──────── RECORDS SUPPLIED ────────

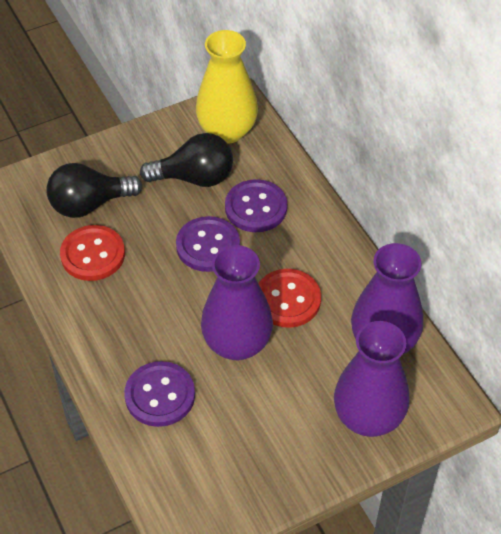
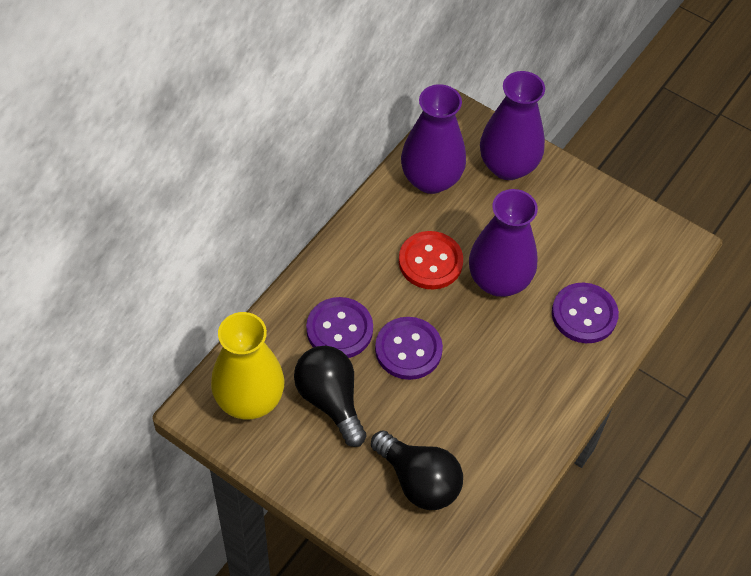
camera: 120 degrees left, 5 degrees up
red button [60,225,125,281] -> none

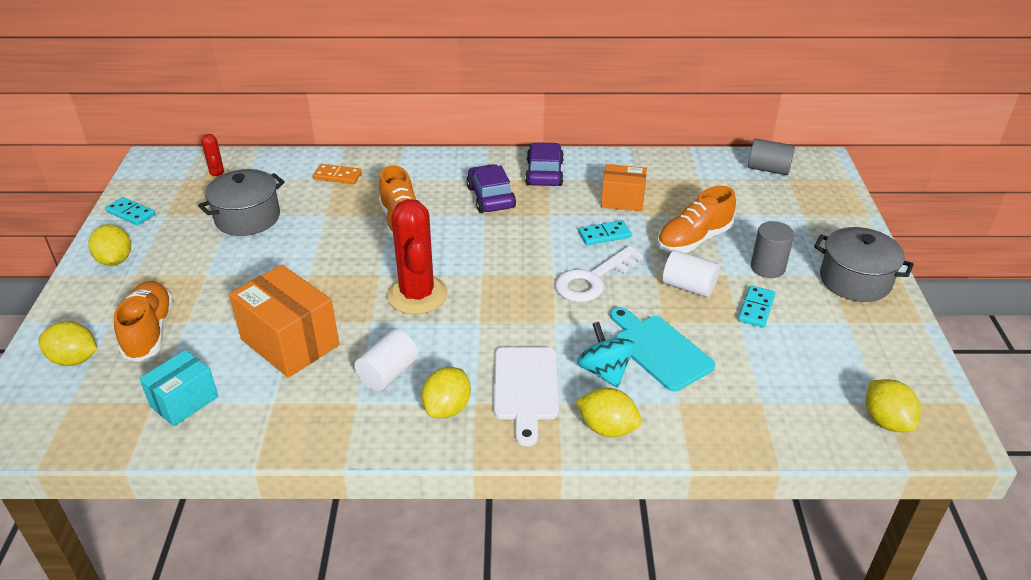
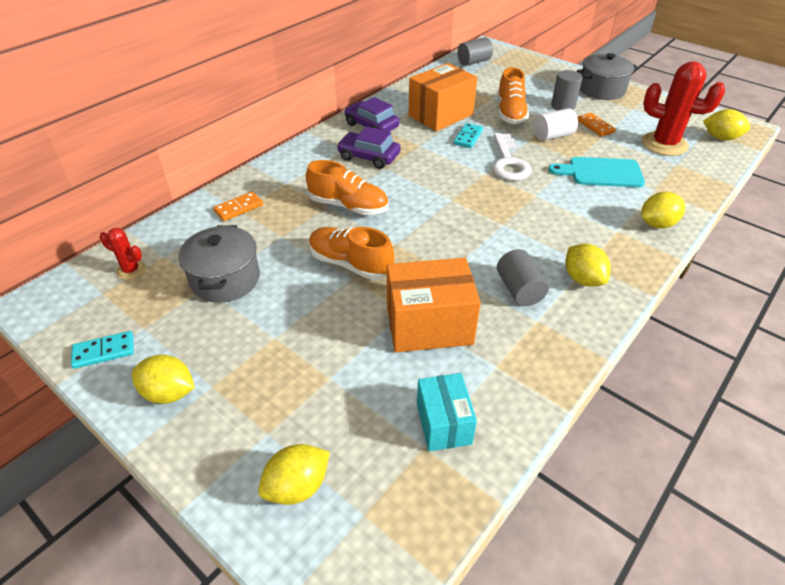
camera: 50 degrees left, 5 degrees up
orange shoe [114,281,174,362] -> orange shoe moved to [309,227,394,280]
white cylinder [354,329,418,391] -> grey cylinder [497,249,549,306]
red cactus [387,199,448,315] -> red cactus moved to [642,61,725,156]
white cutting board [494,347,559,447] -> none
turquoise spinning top [577,322,636,388] -> none
orange box [601,164,647,211] -> orange box [409,63,477,131], size x1.62
turquoise domino [738,285,776,328] -> orange domino [577,113,616,137]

────────

TASK PROMPT:
Exact copy, no pictures: set down all the entries again as they stand.

RESPONSE BOX:
camera: 120 degrees left, 5 degrees up
red button [60,225,125,281] -> none

camera: 50 degrees left, 5 degrees up
orange shoe [114,281,174,362] -> orange shoe moved to [309,227,394,280]
white cylinder [354,329,418,391] -> grey cylinder [497,249,549,306]
red cactus [387,199,448,315] -> red cactus moved to [642,61,725,156]
white cutting board [494,347,559,447] -> none
turquoise spinning top [577,322,636,388] -> none
orange box [601,164,647,211] -> orange box [409,63,477,131], size x1.62
turquoise domino [738,285,776,328] -> orange domino [577,113,616,137]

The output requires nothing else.